[Records drawn from a dataset]
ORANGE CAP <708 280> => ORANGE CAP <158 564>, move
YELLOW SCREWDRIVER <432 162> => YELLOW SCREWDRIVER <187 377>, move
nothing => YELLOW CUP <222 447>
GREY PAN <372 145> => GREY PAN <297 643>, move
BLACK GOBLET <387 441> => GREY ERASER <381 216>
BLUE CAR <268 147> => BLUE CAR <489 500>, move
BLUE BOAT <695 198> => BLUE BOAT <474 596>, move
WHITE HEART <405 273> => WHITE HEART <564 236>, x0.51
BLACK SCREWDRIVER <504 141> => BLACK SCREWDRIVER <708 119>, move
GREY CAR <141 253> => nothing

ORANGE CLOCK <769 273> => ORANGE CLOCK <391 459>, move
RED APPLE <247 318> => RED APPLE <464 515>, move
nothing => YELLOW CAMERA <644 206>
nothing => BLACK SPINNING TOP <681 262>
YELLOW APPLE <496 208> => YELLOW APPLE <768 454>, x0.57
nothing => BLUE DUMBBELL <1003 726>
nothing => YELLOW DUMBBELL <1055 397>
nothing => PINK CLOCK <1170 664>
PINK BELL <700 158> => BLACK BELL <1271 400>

__Instructions to follow__: Look through the entries and return every line where "SCREWDRIVER" appears.

__Written response__:
YELLOW SCREWDRIVER <432 162> => YELLOW SCREWDRIVER <187 377>, move
BLACK SCREWDRIVER <504 141> => BLACK SCREWDRIVER <708 119>, move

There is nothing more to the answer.